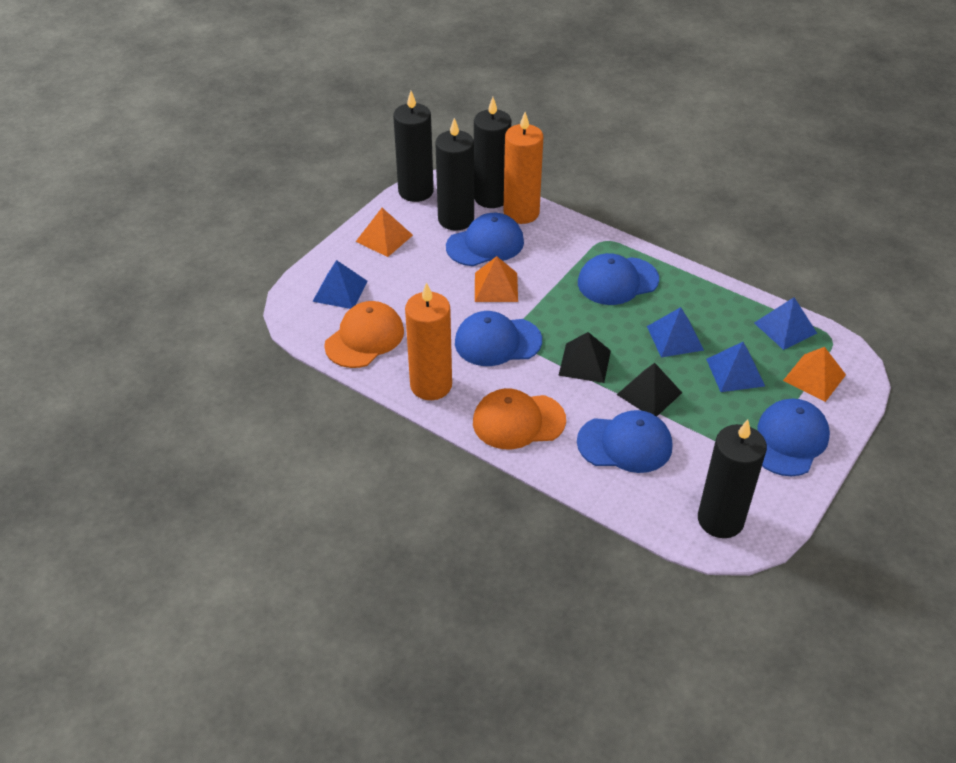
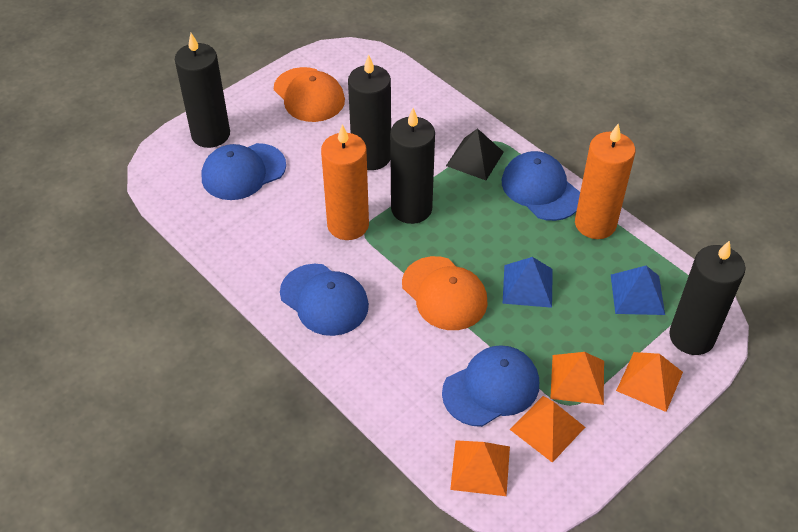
black pyramid: 2 -> 1
blue cap: 5 -> 4
blue pyramid: 4 -> 2
orange pyramid: 3 -> 4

▶ _TASK OBJECTIVE_
Only lines with the string "pyramid" are wanted; please find each one in the listing and copy it.

▶ _REPLY_
black pyramid: 2 -> 1
blue pyramid: 4 -> 2
orange pyramid: 3 -> 4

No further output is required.